WORK TO COMPLETE:
Although the entries contain pictures, your copy should hold only their exact text.

===============

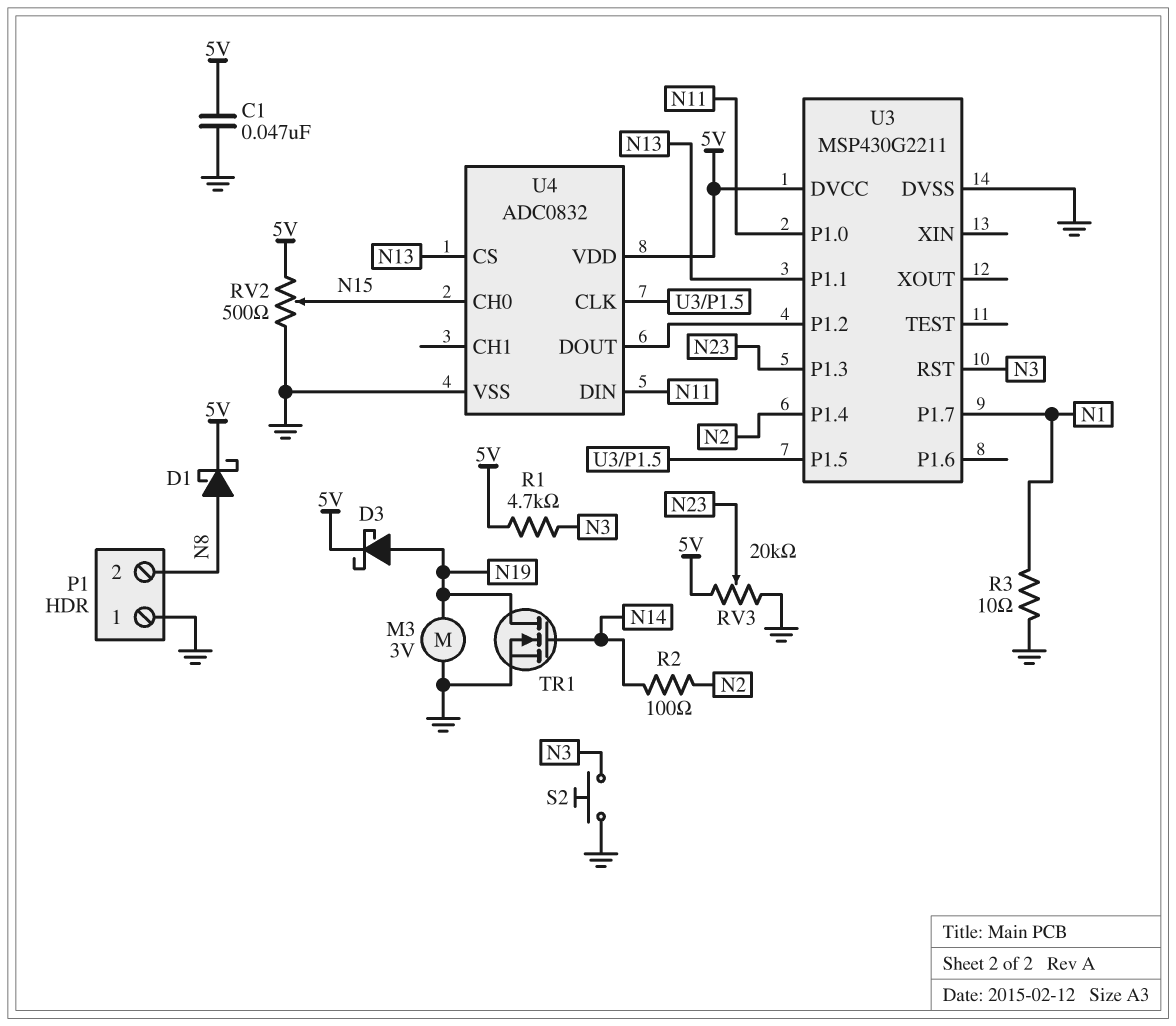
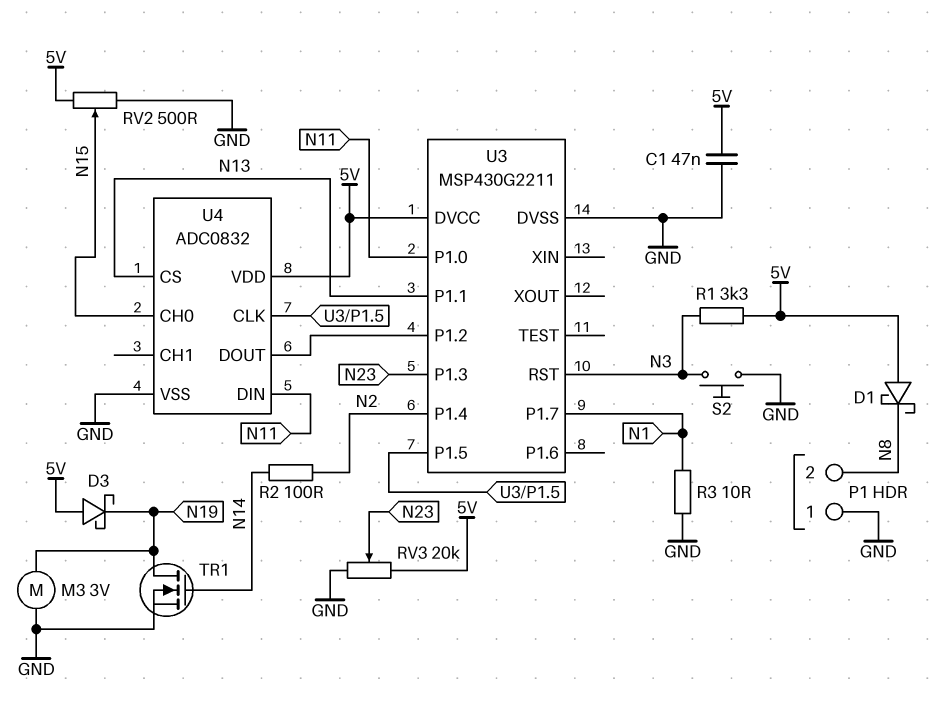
D1: schottky (A N8, K 5V) -> schottky (A 5V, K N8)
D3: schottky (A N19, K 5V) -> schottky (A 5V, K N19)
R1: 4.7k (5V, N3) -> 3.3k (5V, N3)

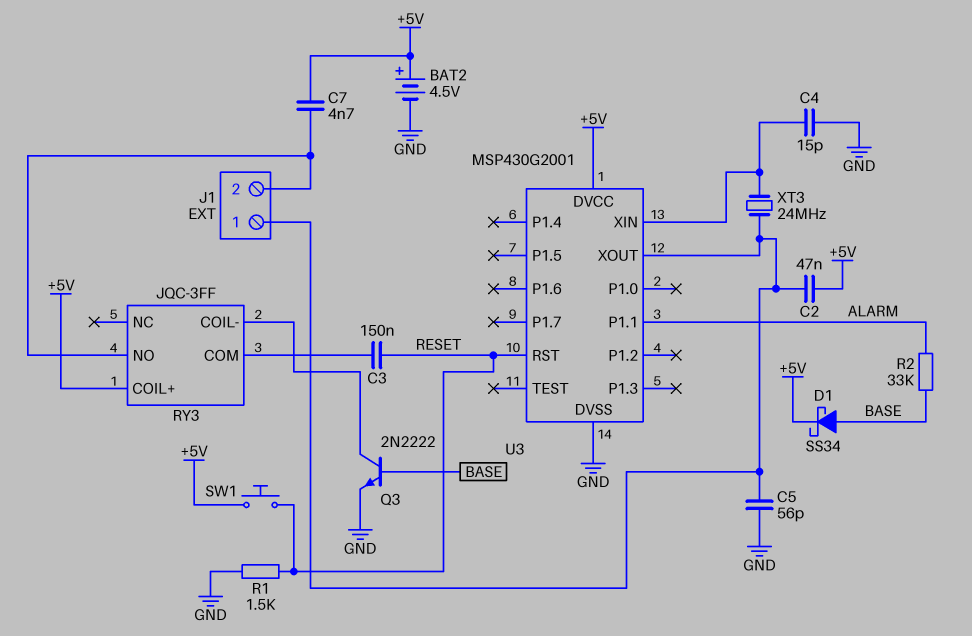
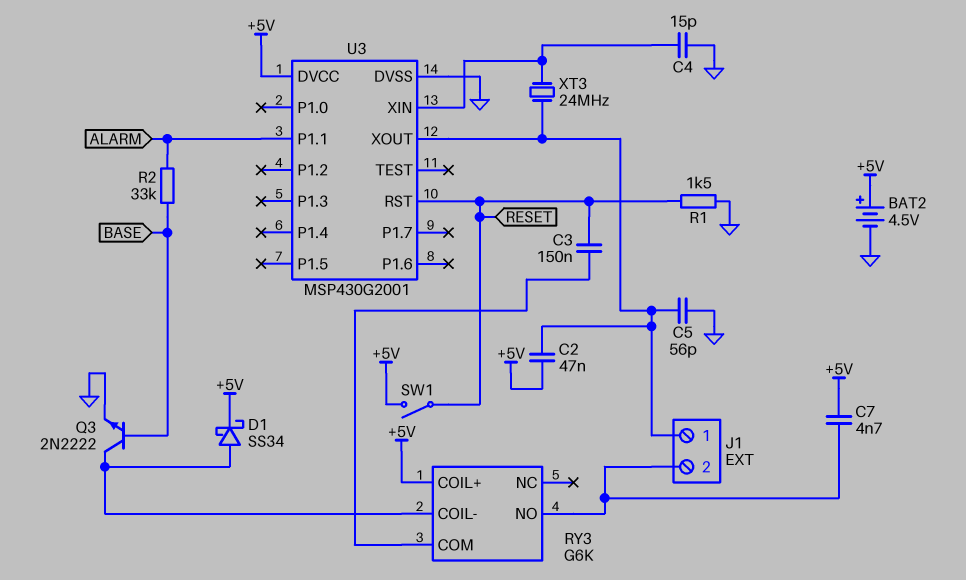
D1: schottky SS34 (A BASE, K +5V) -> schottky SS34 (A RY3/COIL-, K +5V)
RY3: JQC-3FF -> G6K
SW1: button (+5V, RESET) -> switch (+5V, RESET)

===============

ANSWER TO THE PROBLEM:
D1: schottky (A N8, K 5V) -> schottky (A 5V, K N8)
D3: schottky (A N19, K 5V) -> schottky (A 5V, K N19)
R1: 4.7k (5V, N3) -> 3.3k (5V, N3)

D1: schottky SS34 (A BASE, K +5V) -> schottky SS34 (A RY3/COIL-, K +5V)
RY3: JQC-3FF -> G6K
SW1: button (+5V, RESET) -> switch (+5V, RESET)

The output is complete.